● Data below
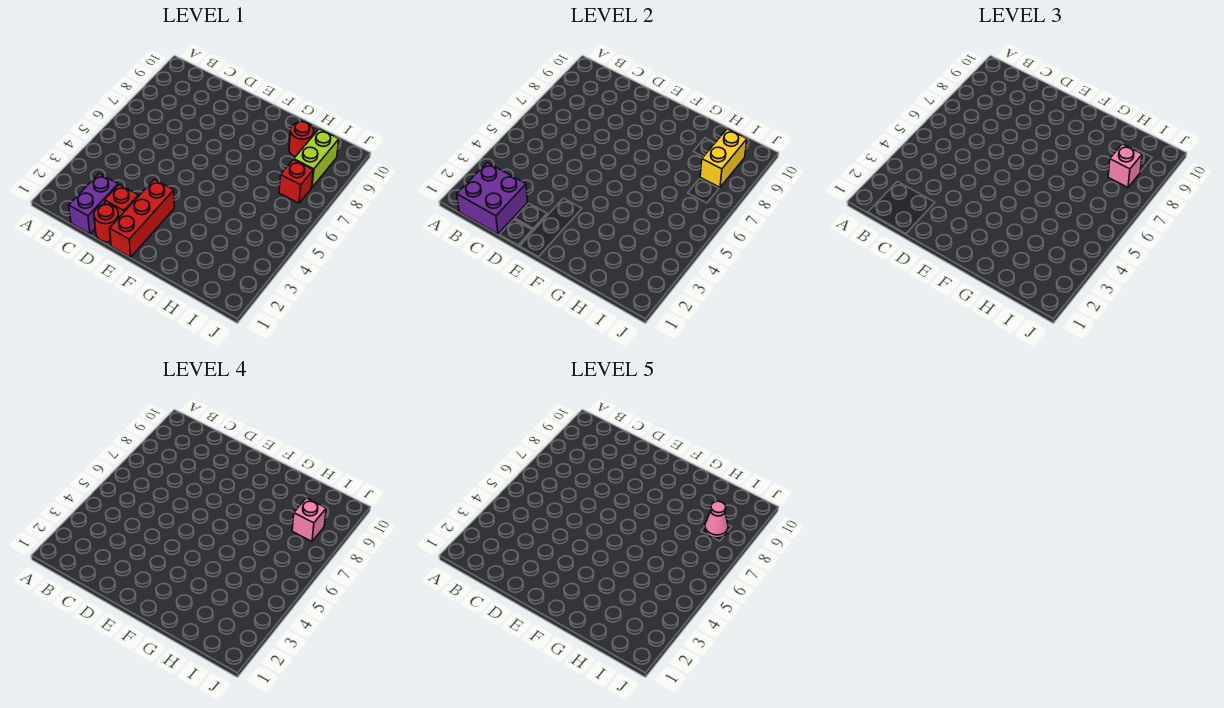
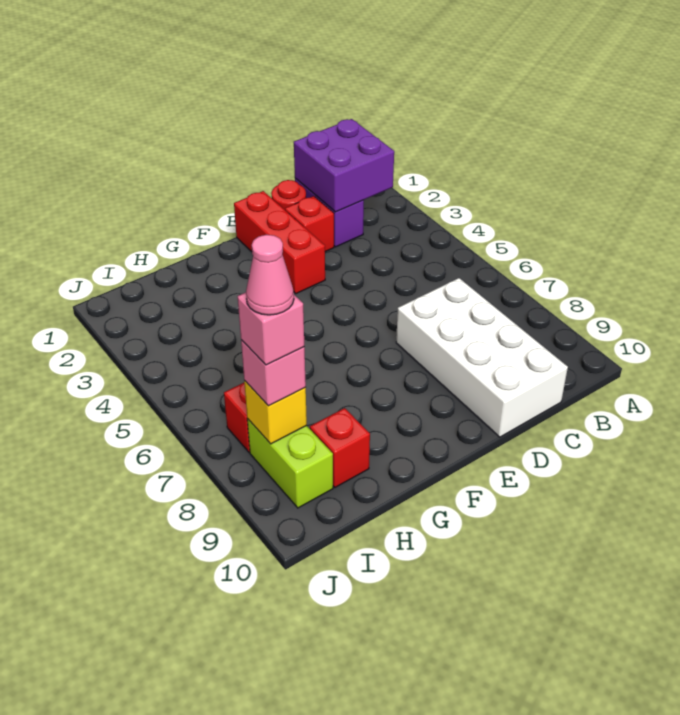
none -> white brick C7:D10 level 1
red round brick H9 level 1 -> red brick H9 level 1
yellow brick I8:I9 level 2 -> yellow brick I8 level 2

● Task instructions
Copy the material exactly as written and leave every picture behind.

● Finished task
none -> white brick C7:D10 level 1
red round brick H9 level 1 -> red brick H9 level 1
yellow brick I8:I9 level 2 -> yellow brick I8 level 2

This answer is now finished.